**Exercise material**
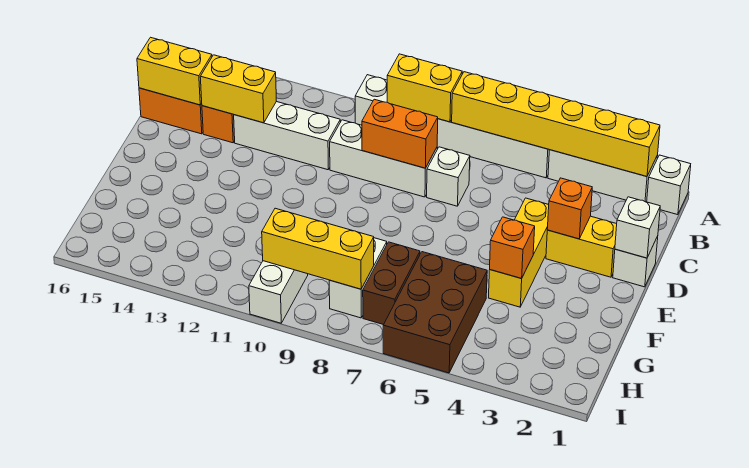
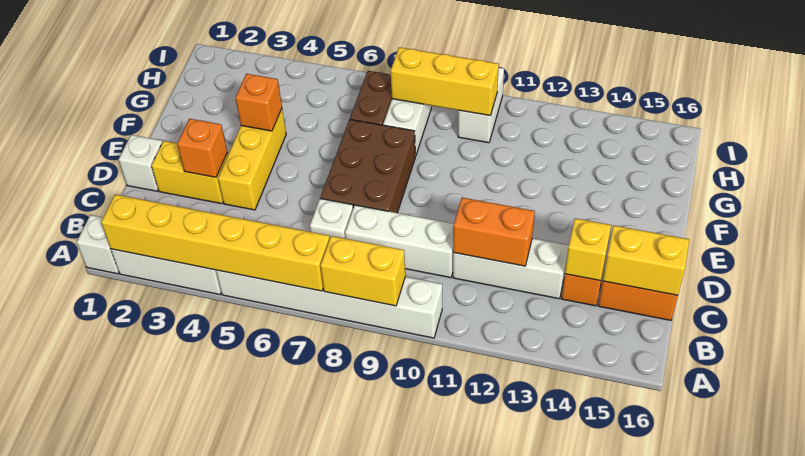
orange 1x2 brick [362,99,438,168] -> orange 1x2 brick moved to [453,198,535,266]
yellow 1x2 brick [200,55,276,123] -> yellow 1x1 brick [565,218,611,281]
white 1x1 brick [615,197,660,258] -> none
brown 2x3 brick [383,252,487,373] -> brown 2x3 brick moved to [320,120,415,213]

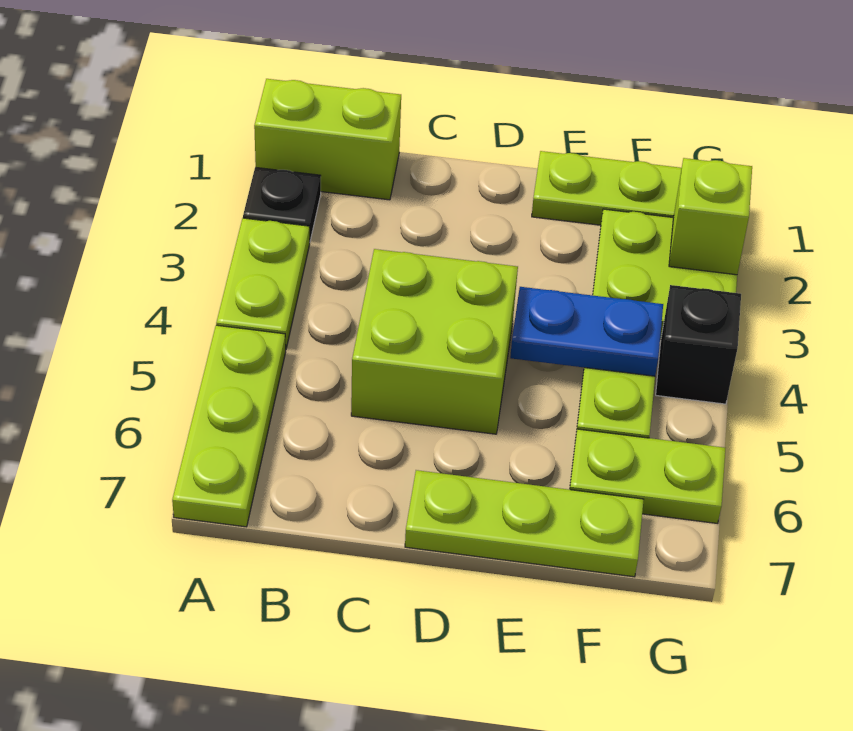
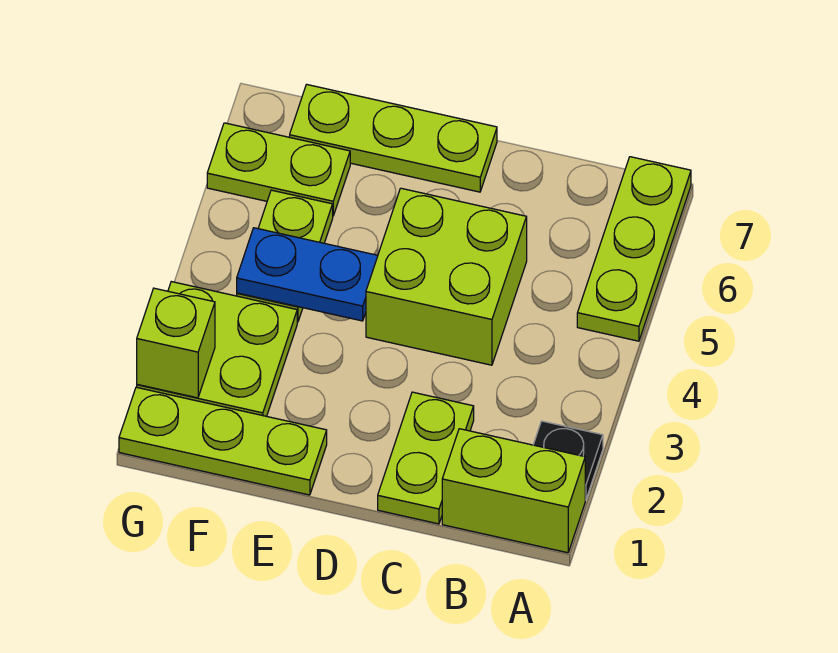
lime 1x2 plate [216,218,310,348] -> lime 1x2 plate moved to [378,392,474,524]
black 1x1 brick [656,285,741,404] -> none

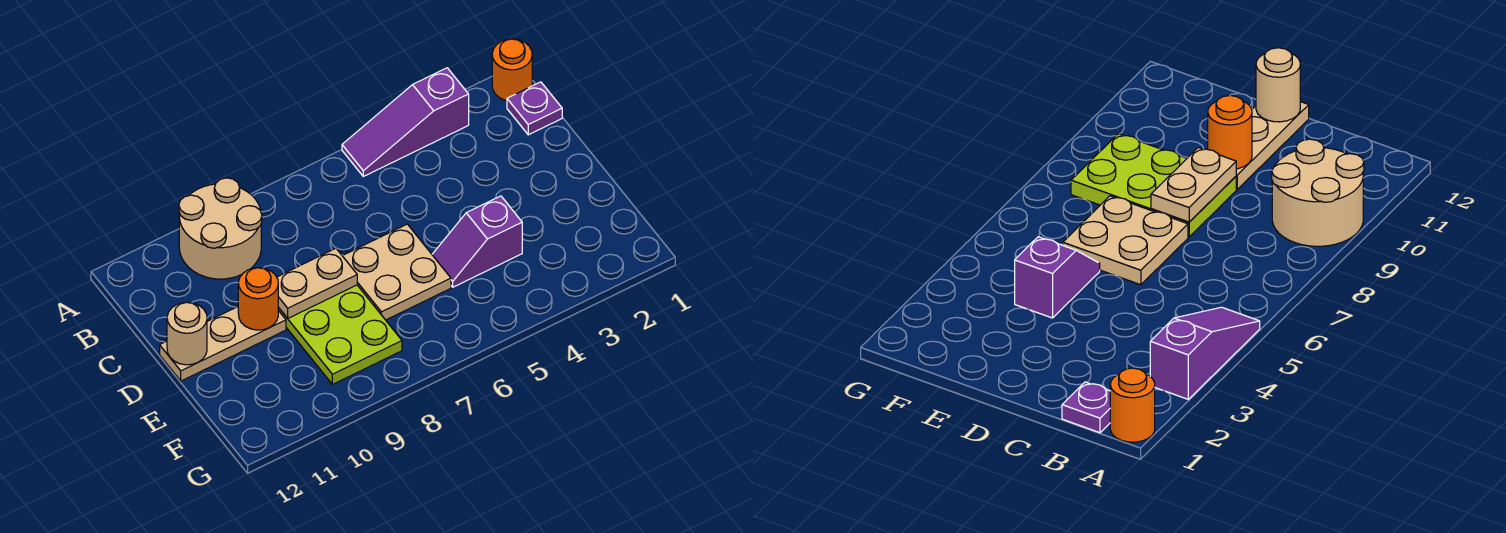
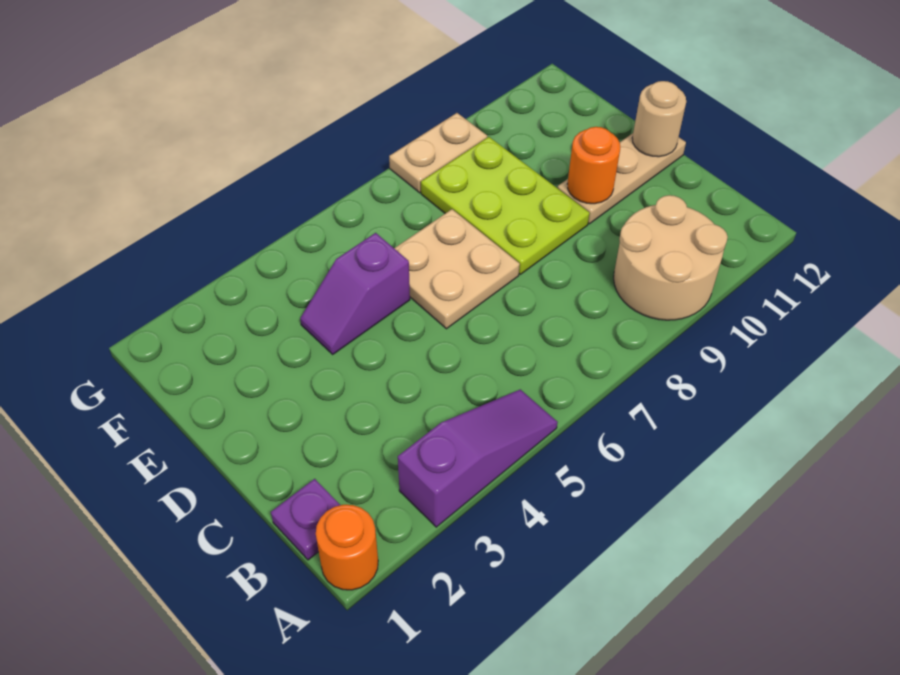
tan 1x2 plate [277,248,357,318] -> tan 1x2 plate moved to [389,113,487,193]
purple 1x2 slope [432,196,522,287] -> purple 1x2 slope turned to [300,233,410,354]

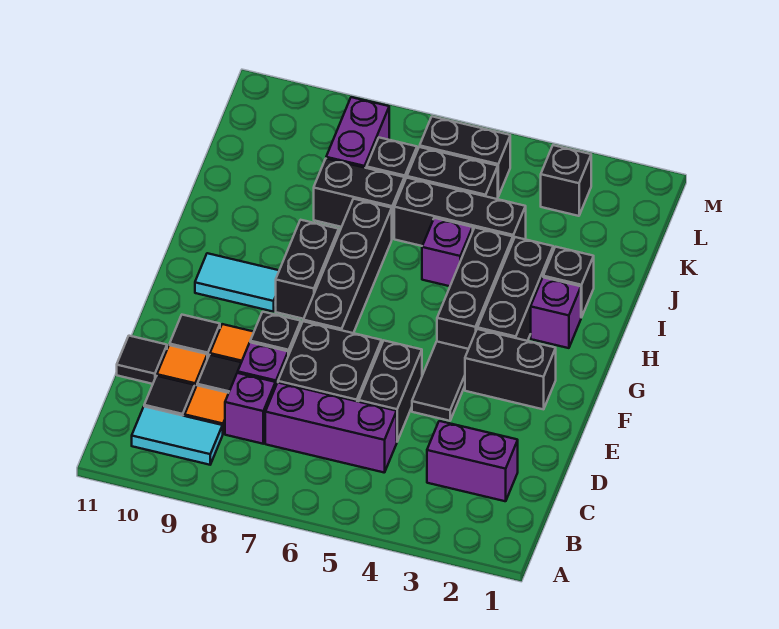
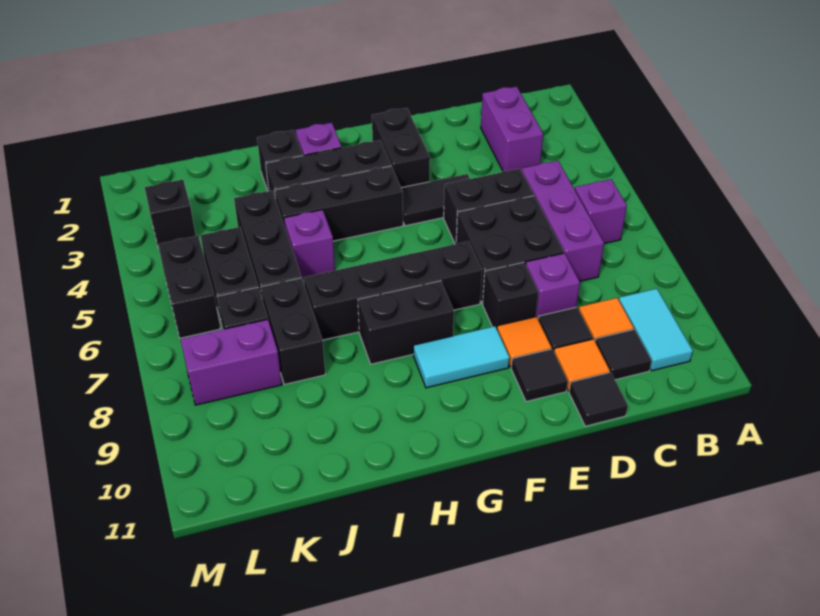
purple 1x1 brick [225,373,276,444] -> purple 1x1 brick moved to [575,179,627,244]
cyan 1x2 tile [195,253,279,312] -> cyan 1x2 tile turned to [413,326,510,388]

**Problem to solve**
Except for the pictures, please retype the listing above exactly.

**Answer section**
orange 1x2 brick [362,99,438,168] -> orange 1x2 brick moved to [453,198,535,266]
yellow 1x2 brick [200,55,276,123] -> yellow 1x1 brick [565,218,611,281]
white 1x1 brick [615,197,660,258] -> none
brown 2x3 brick [383,252,487,373] -> brown 2x3 brick moved to [320,120,415,213]

lime 1x2 plate [216,218,310,348] -> lime 1x2 plate moved to [378,392,474,524]
black 1x1 brick [656,285,741,404] -> none

tan 1x2 plate [277,248,357,318] -> tan 1x2 plate moved to [389,113,487,193]
purple 1x2 slope [432,196,522,287] -> purple 1x2 slope turned to [300,233,410,354]

purple 1x1 brick [225,373,276,444] -> purple 1x1 brick moved to [575,179,627,244]
cyan 1x2 tile [195,253,279,312] -> cyan 1x2 tile turned to [413,326,510,388]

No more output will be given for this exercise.